■ WORK TASK: In the records below, find each line containing the word "pulverizador" and copy it.

--- INFORMATION GIVEN Enclosed Below ---

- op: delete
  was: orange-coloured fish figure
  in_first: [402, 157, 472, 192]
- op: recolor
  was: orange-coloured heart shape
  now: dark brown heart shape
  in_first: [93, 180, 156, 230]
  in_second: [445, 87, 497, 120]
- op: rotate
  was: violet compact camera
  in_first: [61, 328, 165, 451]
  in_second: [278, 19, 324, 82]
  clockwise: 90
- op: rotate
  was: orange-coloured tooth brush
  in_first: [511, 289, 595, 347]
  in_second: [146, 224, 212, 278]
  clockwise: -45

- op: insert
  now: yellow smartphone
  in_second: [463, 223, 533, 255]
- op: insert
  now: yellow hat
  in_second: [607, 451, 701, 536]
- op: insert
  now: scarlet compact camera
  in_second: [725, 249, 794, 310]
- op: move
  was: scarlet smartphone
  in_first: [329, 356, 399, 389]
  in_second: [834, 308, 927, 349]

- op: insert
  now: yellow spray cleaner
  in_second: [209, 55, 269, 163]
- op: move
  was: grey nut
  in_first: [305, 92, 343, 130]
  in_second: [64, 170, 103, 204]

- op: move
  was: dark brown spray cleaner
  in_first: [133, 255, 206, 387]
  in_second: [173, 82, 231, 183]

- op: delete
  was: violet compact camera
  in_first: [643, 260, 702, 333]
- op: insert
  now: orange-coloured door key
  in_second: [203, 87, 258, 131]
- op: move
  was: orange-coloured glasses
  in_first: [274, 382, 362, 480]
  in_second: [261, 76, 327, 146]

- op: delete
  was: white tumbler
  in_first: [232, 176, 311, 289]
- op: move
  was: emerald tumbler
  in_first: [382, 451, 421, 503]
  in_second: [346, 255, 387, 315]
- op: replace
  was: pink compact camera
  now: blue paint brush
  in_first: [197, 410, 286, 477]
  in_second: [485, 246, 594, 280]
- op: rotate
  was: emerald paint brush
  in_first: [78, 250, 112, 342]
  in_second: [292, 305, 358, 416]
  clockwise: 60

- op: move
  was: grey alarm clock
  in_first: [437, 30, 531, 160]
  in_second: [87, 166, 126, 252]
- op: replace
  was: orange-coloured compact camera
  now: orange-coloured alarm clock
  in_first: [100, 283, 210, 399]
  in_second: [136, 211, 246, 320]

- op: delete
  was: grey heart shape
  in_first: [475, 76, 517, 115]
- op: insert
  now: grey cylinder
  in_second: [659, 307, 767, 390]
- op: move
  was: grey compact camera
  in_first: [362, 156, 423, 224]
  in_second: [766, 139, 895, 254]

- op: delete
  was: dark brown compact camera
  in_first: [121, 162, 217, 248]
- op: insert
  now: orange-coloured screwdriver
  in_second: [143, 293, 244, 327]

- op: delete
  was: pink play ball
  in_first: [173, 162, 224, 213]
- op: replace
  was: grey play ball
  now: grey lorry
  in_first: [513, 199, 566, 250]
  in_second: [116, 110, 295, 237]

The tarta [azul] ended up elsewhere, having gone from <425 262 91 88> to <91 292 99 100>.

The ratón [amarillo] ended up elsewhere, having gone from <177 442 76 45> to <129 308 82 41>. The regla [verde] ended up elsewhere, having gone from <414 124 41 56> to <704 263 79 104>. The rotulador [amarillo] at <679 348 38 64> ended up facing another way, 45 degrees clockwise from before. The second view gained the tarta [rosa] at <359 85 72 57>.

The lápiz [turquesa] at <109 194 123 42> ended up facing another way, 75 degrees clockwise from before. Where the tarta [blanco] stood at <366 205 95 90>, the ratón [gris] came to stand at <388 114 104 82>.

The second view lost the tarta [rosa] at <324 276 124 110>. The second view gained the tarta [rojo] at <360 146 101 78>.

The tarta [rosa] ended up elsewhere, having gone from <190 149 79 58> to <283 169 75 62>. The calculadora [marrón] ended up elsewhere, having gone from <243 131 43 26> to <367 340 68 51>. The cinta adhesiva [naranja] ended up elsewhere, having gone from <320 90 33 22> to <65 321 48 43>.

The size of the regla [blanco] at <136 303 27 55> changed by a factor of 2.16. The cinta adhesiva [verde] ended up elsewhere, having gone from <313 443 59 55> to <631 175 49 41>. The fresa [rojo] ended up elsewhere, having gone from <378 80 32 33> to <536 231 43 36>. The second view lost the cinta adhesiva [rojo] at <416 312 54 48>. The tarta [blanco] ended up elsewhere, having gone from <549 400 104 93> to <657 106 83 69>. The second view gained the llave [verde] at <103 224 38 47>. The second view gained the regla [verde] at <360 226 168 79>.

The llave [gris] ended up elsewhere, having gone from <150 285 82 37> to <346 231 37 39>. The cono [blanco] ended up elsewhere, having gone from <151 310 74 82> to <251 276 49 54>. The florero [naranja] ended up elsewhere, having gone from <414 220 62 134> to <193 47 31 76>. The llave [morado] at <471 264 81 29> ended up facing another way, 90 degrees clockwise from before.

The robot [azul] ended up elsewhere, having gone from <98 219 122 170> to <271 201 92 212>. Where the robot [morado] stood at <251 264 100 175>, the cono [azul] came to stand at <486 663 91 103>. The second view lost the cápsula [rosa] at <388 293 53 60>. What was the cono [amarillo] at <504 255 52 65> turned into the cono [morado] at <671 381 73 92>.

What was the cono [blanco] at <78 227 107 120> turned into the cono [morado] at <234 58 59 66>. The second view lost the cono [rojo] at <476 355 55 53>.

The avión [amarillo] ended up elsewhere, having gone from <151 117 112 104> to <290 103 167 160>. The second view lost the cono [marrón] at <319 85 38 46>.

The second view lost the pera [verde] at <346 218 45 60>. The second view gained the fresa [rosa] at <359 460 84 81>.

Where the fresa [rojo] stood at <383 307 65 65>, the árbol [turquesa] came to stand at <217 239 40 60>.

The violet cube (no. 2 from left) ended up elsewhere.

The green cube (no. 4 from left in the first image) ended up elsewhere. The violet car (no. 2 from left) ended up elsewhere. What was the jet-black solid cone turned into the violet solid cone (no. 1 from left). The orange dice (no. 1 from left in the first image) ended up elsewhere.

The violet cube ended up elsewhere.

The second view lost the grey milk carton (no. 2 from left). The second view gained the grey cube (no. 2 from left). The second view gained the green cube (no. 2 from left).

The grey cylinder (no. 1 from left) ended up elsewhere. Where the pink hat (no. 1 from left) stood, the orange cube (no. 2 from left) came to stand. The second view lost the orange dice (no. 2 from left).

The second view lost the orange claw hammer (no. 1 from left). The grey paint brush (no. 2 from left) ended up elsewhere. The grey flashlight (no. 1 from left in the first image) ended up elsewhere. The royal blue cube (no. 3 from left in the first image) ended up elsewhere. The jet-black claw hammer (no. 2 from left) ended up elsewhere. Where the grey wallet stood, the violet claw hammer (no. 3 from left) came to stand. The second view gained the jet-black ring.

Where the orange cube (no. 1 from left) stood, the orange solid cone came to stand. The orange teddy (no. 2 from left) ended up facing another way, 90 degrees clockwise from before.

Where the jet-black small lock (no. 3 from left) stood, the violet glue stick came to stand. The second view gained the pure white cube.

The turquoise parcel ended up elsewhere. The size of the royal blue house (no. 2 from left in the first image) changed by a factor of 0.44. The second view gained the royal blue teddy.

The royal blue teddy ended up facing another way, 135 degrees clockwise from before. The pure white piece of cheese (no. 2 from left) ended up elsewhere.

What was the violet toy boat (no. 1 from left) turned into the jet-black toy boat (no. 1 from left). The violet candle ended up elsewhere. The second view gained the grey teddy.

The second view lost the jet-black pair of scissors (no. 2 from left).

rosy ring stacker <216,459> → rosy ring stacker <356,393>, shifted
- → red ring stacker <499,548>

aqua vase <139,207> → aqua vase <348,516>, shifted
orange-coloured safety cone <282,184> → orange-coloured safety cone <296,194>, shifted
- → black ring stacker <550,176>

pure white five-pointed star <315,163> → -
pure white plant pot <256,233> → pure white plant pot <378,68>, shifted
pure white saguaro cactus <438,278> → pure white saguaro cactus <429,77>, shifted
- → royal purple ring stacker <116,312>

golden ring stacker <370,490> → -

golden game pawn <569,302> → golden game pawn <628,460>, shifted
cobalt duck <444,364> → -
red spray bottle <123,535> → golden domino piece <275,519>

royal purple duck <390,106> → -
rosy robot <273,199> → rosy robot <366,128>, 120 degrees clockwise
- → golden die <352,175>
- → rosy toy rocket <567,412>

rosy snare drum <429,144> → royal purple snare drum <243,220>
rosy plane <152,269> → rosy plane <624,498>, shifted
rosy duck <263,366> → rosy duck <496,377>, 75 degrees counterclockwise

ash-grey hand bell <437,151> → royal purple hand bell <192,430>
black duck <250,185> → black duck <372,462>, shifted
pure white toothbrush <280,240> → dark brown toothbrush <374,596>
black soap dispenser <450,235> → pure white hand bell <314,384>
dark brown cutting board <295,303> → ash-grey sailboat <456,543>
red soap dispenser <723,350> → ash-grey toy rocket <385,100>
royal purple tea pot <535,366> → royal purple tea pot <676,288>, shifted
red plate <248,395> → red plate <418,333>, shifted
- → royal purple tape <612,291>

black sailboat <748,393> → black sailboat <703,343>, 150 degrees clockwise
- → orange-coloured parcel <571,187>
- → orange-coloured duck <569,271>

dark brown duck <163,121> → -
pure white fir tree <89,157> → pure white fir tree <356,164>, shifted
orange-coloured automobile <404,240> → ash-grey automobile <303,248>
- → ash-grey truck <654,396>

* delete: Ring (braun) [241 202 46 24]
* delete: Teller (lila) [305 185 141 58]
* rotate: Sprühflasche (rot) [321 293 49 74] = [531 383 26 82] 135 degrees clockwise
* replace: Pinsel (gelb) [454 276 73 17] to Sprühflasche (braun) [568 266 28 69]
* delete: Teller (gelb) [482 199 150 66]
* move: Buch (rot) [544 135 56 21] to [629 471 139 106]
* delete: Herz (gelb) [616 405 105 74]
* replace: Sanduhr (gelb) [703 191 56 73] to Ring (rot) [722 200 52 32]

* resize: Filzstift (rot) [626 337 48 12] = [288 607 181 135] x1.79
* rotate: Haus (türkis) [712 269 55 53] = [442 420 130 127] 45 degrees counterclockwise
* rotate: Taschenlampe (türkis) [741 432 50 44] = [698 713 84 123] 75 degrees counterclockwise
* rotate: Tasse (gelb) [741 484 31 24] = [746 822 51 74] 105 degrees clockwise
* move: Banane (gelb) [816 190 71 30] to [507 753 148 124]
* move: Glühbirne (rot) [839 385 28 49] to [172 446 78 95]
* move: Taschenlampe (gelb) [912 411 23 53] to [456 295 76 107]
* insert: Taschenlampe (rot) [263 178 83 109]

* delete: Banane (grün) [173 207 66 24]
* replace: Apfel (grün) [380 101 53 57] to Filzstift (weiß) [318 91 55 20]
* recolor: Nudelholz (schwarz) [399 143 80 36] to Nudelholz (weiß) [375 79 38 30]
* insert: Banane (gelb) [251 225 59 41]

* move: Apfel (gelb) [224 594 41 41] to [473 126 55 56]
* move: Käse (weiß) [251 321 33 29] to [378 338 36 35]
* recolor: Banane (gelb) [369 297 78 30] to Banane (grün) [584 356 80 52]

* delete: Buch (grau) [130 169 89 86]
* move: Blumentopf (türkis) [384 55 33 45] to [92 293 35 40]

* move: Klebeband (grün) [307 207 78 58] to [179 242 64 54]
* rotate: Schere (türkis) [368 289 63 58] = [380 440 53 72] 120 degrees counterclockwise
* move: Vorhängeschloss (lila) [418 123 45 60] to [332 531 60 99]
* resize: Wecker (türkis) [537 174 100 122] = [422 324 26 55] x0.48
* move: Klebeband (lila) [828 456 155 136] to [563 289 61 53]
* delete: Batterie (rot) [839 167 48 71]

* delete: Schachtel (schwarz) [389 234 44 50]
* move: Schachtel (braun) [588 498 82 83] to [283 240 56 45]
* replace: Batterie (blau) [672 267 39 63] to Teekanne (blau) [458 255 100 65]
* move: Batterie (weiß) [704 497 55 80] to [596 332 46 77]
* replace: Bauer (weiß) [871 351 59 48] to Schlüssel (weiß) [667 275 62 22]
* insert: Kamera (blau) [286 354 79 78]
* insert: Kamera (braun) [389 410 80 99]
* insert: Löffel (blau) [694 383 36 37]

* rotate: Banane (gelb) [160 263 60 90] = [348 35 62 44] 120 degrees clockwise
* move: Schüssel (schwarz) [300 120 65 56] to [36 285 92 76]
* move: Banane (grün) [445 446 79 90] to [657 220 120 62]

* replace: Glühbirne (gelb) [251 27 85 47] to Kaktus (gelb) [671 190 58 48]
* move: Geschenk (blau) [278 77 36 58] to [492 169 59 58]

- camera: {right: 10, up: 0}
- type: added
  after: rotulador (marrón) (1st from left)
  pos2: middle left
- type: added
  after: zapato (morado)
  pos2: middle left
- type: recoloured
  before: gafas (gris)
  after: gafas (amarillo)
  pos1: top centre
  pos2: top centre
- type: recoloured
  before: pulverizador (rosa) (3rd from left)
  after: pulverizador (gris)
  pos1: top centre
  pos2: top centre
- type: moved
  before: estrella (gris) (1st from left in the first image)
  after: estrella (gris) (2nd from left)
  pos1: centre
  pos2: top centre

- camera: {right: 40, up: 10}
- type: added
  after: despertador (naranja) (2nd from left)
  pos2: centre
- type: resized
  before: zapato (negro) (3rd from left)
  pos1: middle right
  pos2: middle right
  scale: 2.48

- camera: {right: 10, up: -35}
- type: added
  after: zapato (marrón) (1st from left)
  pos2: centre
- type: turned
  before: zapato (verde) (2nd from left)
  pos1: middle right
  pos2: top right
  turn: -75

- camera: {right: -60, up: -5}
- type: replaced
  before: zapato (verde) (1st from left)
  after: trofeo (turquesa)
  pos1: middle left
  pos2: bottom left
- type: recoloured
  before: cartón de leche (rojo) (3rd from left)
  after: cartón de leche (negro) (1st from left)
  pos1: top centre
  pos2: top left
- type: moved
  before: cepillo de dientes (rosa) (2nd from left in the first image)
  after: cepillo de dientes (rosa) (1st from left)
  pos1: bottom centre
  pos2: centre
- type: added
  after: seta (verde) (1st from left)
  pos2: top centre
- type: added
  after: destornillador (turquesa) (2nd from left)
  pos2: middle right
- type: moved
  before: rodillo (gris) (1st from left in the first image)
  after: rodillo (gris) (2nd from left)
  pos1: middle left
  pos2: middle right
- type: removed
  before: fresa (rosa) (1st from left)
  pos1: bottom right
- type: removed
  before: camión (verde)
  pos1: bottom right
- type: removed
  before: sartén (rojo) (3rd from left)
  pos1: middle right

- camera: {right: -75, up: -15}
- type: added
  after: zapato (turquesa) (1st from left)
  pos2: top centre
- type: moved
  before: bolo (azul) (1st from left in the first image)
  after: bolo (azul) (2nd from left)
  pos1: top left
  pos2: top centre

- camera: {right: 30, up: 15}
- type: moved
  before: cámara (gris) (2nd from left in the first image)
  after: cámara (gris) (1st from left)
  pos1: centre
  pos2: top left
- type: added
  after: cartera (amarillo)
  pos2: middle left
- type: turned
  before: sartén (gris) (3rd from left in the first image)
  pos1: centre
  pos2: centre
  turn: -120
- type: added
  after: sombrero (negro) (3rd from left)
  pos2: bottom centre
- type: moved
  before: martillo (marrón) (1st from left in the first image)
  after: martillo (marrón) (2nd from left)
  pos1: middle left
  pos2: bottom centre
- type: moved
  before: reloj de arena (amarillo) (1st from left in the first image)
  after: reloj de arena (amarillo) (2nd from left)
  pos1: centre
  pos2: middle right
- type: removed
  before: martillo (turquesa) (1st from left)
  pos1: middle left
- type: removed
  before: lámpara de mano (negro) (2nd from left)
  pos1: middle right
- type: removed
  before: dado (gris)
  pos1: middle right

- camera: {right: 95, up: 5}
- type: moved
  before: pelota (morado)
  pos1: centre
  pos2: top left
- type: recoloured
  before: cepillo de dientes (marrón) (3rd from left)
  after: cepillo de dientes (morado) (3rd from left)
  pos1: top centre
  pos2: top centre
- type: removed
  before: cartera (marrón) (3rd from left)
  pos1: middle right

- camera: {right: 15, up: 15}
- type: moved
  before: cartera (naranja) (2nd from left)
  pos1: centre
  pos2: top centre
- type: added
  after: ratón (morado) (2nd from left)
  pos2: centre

--- End of Enclosed INFORMATION GIVEN ---

■ FINISHED EXERCISE:
  before: pulverizador (rosa) (3rd from left)
  after: pulverizador (gris)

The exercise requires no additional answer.